■ **Work request**
Keep every word the same. Repeat the records without their images.

*** Supplied records Section Begins ***

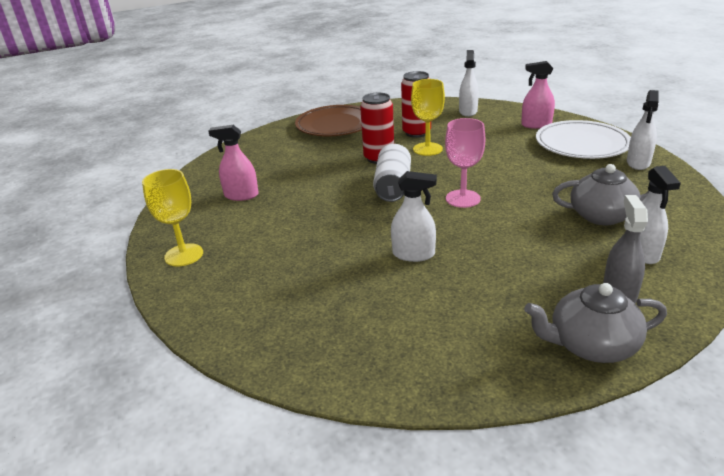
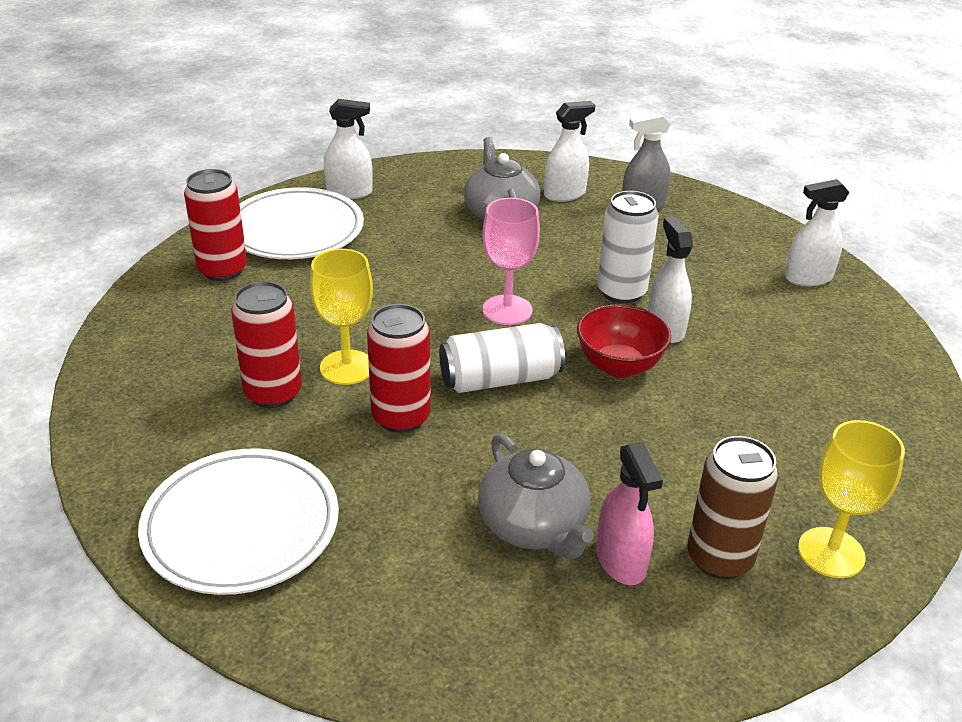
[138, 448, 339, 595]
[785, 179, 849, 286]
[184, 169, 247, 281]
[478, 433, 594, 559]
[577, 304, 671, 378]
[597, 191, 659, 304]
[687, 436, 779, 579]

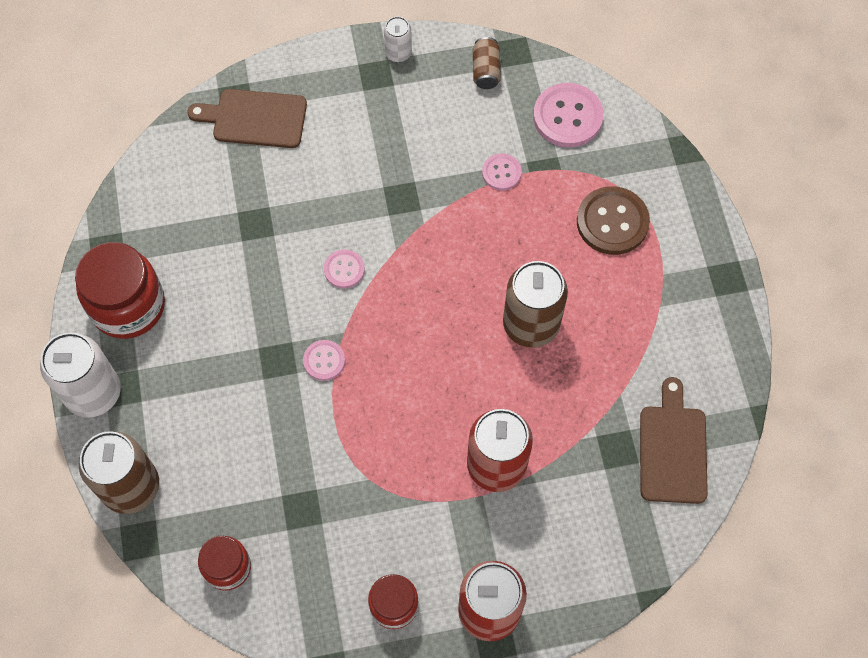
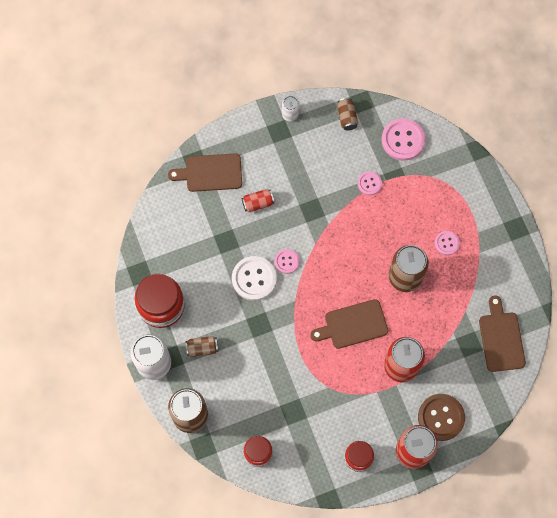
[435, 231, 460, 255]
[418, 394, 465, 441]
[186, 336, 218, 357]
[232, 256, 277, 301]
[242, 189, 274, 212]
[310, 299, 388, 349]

*** Supplied records Section Ends ***

■ **Reply to the task**
[138, 448, 339, 595]
[785, 179, 849, 286]
[184, 169, 247, 281]
[478, 433, 594, 559]
[577, 304, 671, 378]
[597, 191, 659, 304]
[687, 436, 779, 579]

[435, 231, 460, 255]
[418, 394, 465, 441]
[186, 336, 218, 357]
[232, 256, 277, 301]
[242, 189, 274, 212]
[310, 299, 388, 349]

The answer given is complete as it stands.